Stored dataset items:
________________________

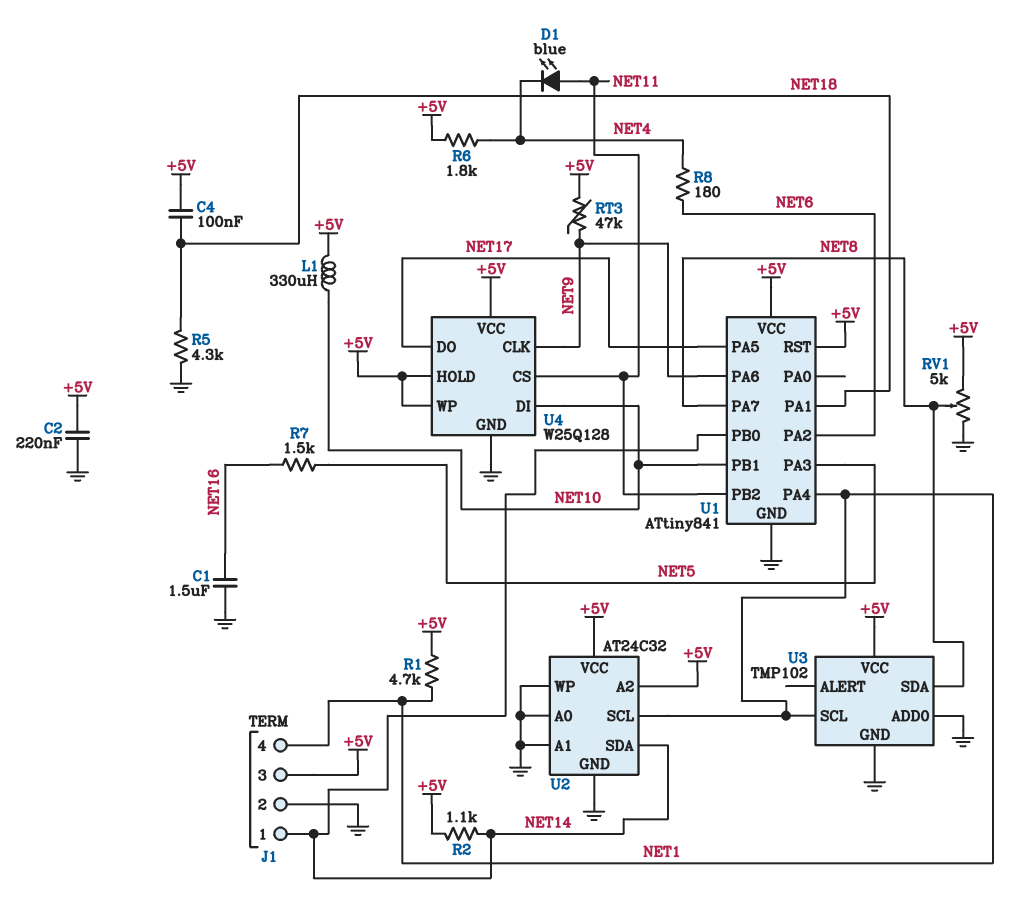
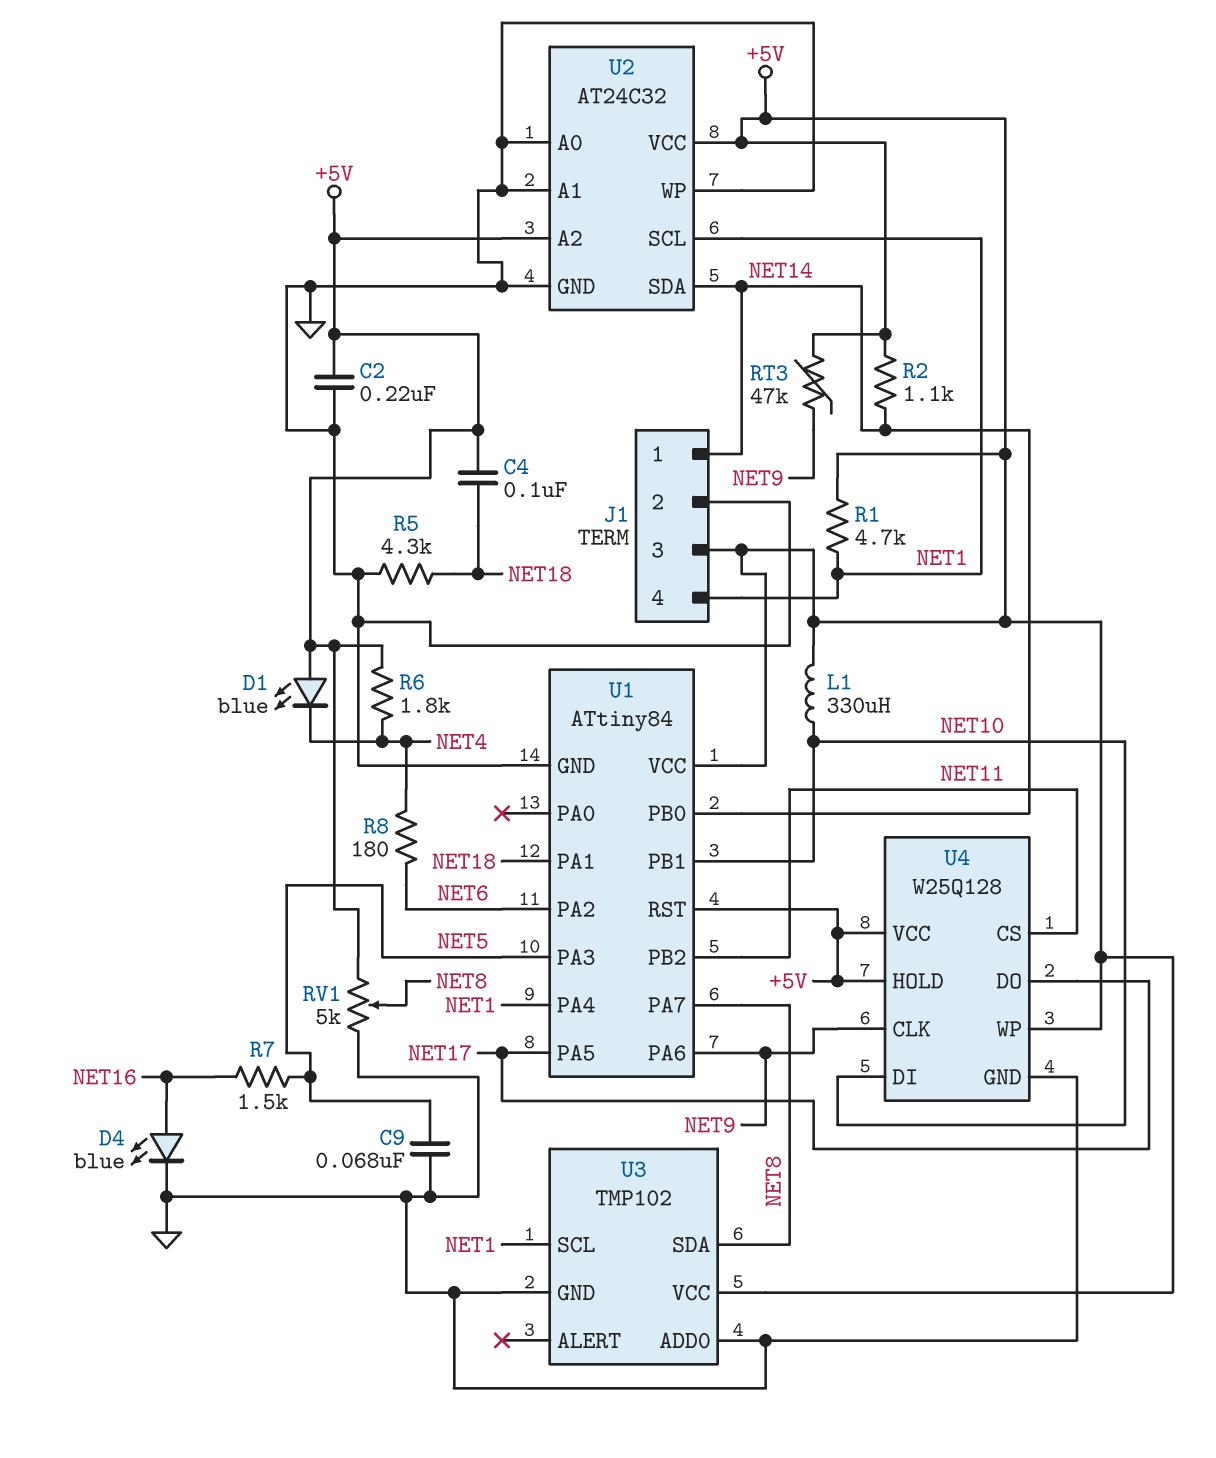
C1: 1.5uF (GND, NET16) -> none
C9: none -> 68nF (GND, NET5)
D1: LED blue (A NET11, K NET4) -> LED blue (A +5V, K NET4)
D4: none -> LED blue (A NET16, K GND)
U1: ATtiny841 -> ATtiny84

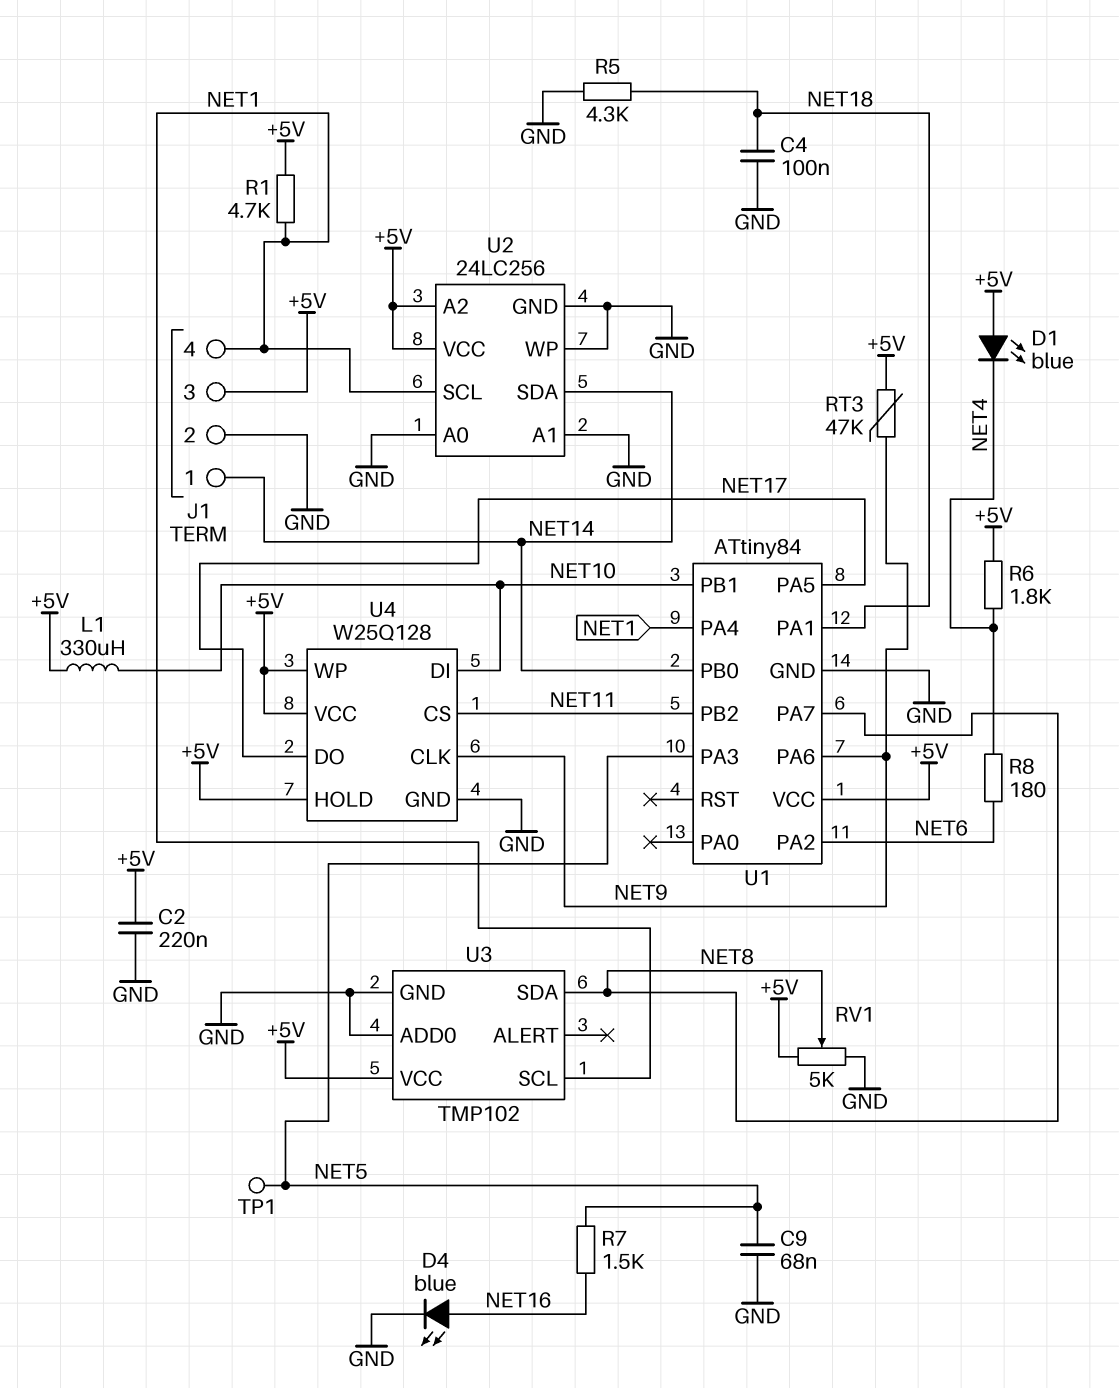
C4: 100nF (+5V, NET18) -> 100nF (GND, NET18)
R2: 1.1k (+5V, NET14) -> none
TP1: none -> test point (NET5)
U1 pin RST: +5V -> none
U2: AT24C32 -> 24LC256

________________________

Your objective
Write the lines out again exactly, beginning at the one containing "C9: none -> 68nF (GND, NET5)" and ending with the last line of the entries, but without any pictures.

Written answer
C9: none -> 68nF (GND, NET5)
D1: LED blue (A NET11, K NET4) -> LED blue (A +5V, K NET4)
D4: none -> LED blue (A NET16, K GND)
U1: ATtiny841 -> ATtiny84

C4: 100nF (+5V, NET18) -> 100nF (GND, NET18)
R2: 1.1k (+5V, NET14) -> none
TP1: none -> test point (NET5)
U1 pin RST: +5V -> none
U2: AT24C32 -> 24LC256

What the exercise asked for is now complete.